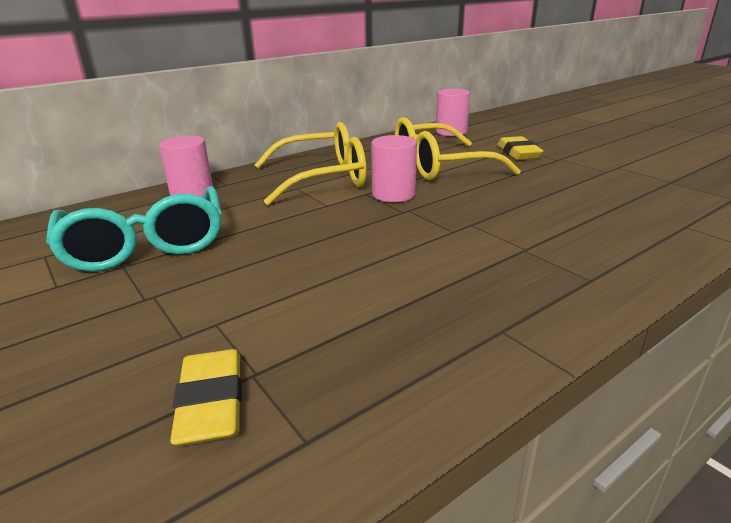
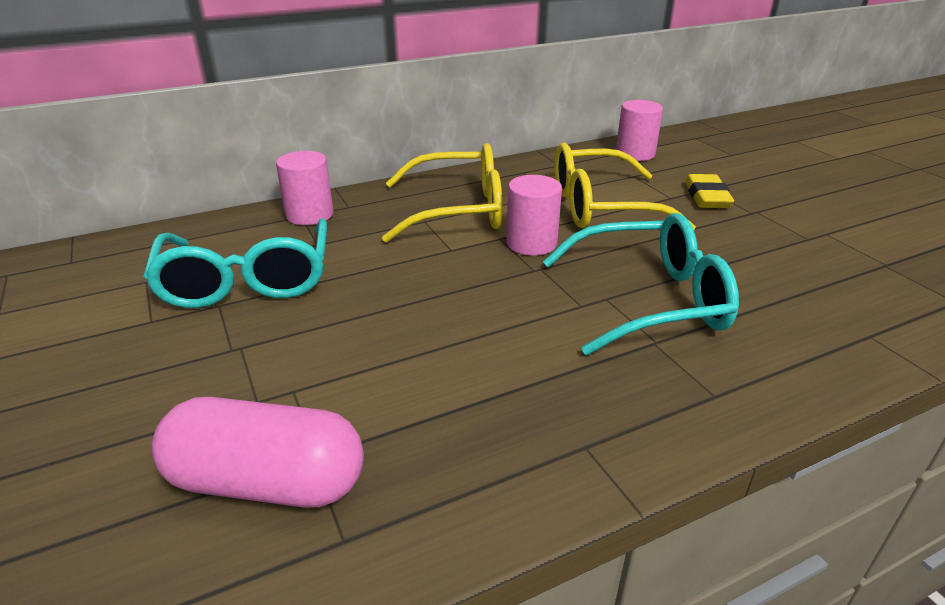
camera: 10 degrees right, 5 degrees up
yellow eraser [170,349,242,446] -> pink capsule [152,397,364,508]
none -> turquoise glasses [543,213,739,355]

Exercise aim: All of the data above must be printed exactly, minus its pictures.

Worked solution:
camera: 10 degrees right, 5 degrees up
yellow eraser [170,349,242,446] -> pink capsule [152,397,364,508]
none -> turquoise glasses [543,213,739,355]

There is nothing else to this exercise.